### The task
Nothing outside the range is wanted. Repeat exactly the lines below from the one with "brown cross: (52, 34)" through the one with "blue semicircle: (142, 135)".

### Input material
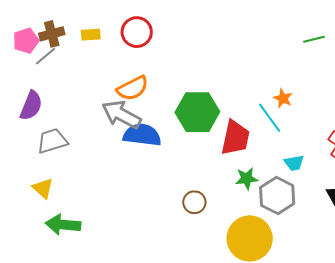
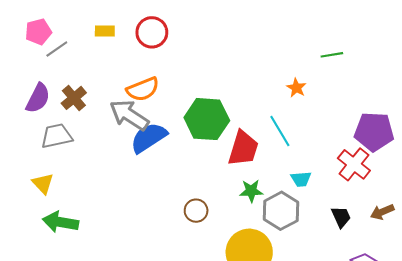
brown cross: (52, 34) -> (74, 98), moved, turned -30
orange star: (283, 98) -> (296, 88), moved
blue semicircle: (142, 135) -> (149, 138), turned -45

--

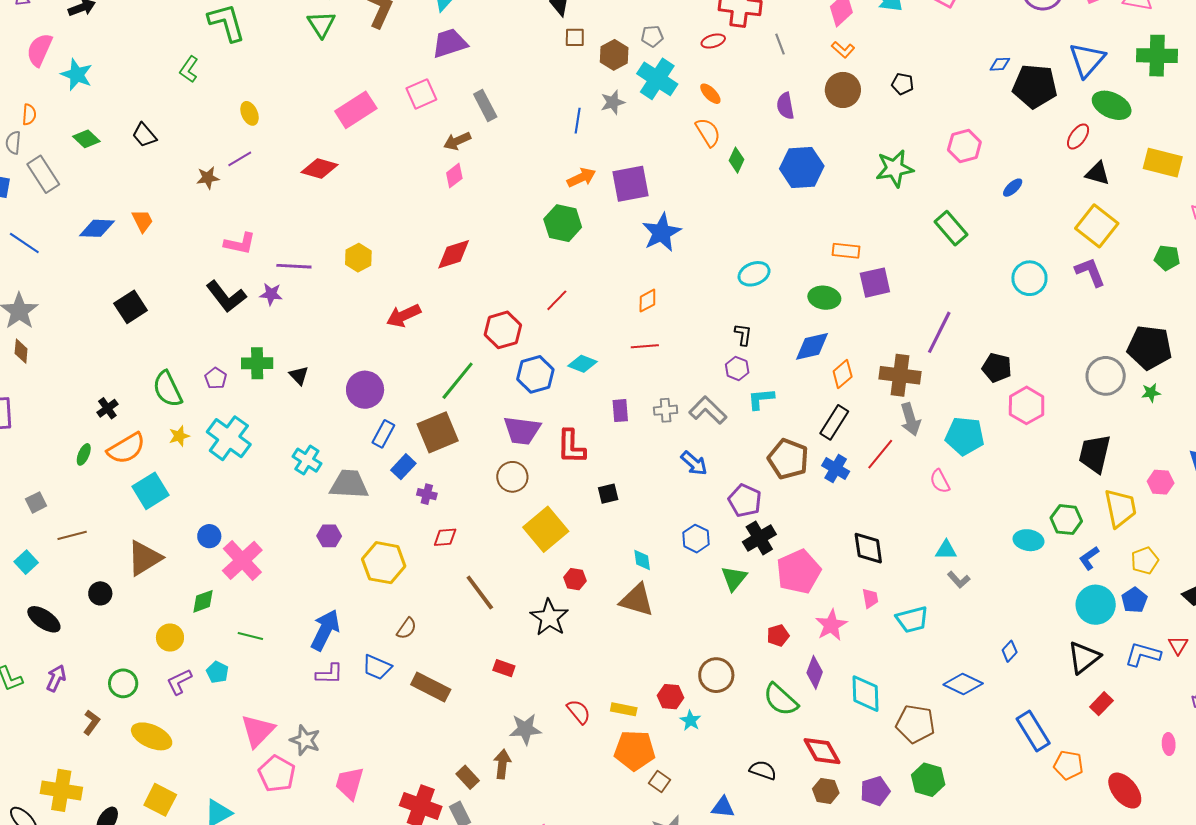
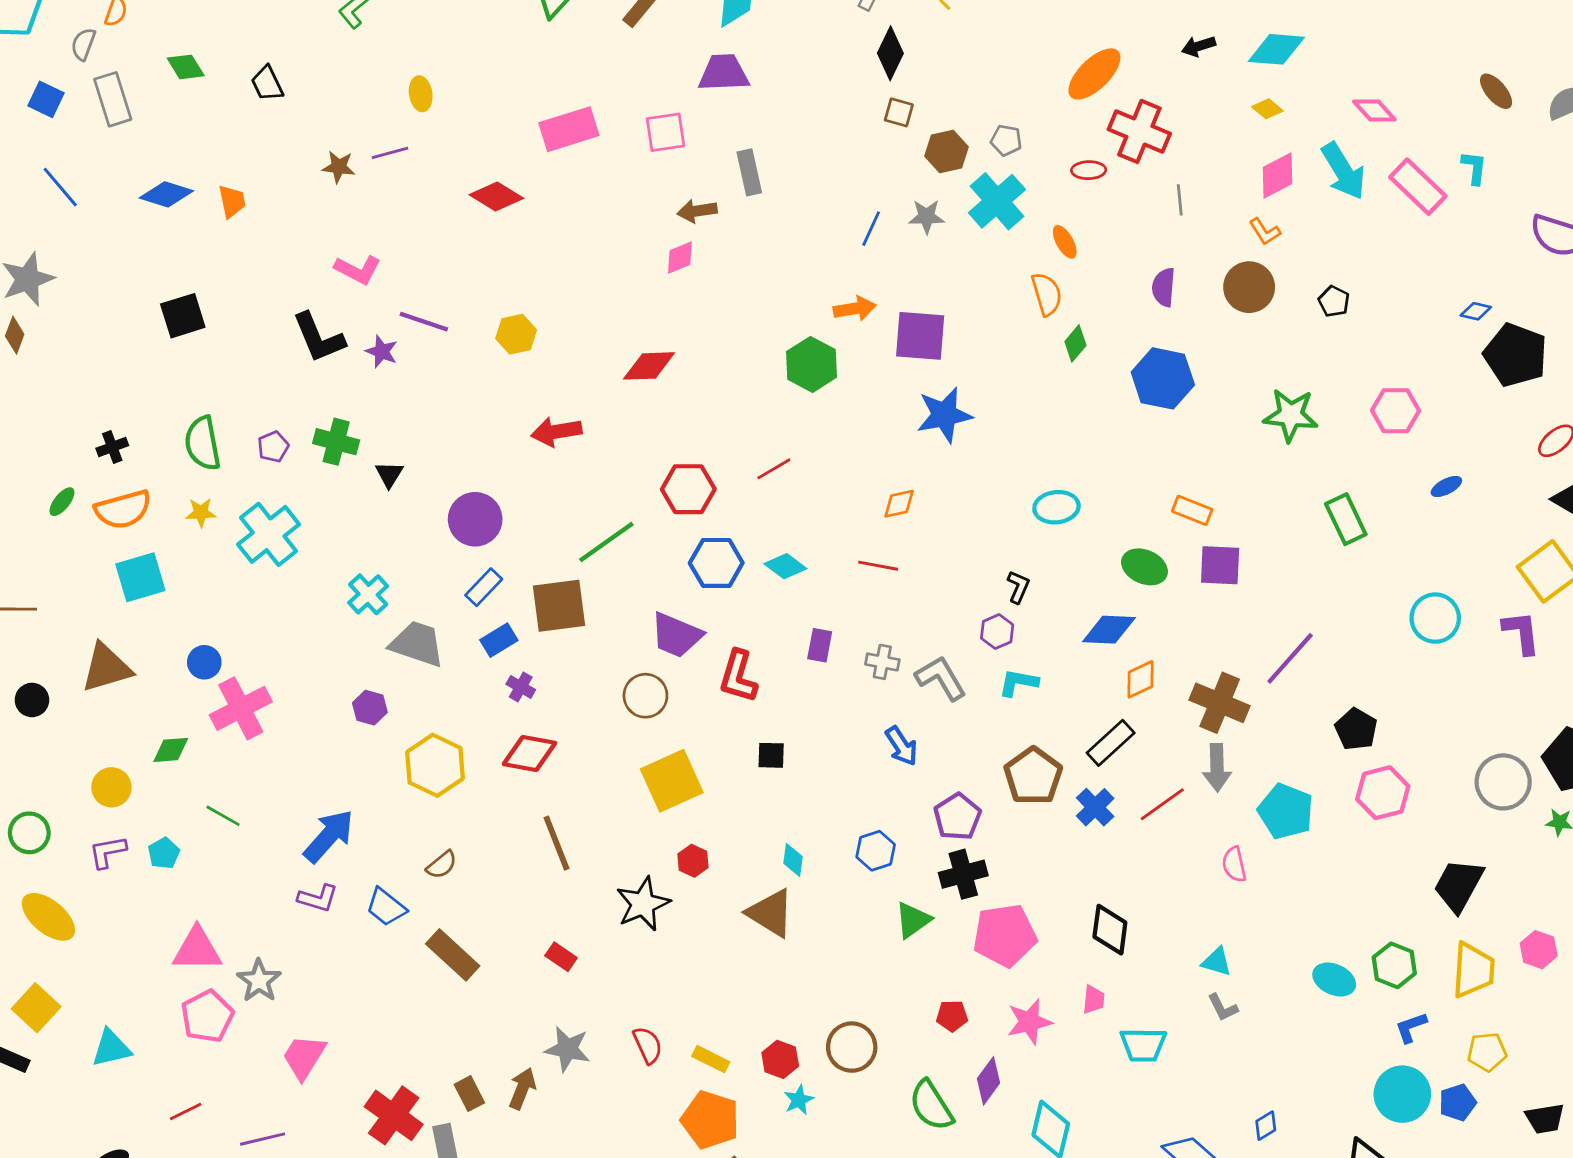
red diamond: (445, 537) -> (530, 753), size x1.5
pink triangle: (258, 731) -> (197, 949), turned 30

### Problem solution
brown cross: (52, 34) -> (74, 98), moved, turned -30
orange star: (283, 98) -> (296, 88), moved
blue semicircle: (142, 135) -> (149, 138), turned -45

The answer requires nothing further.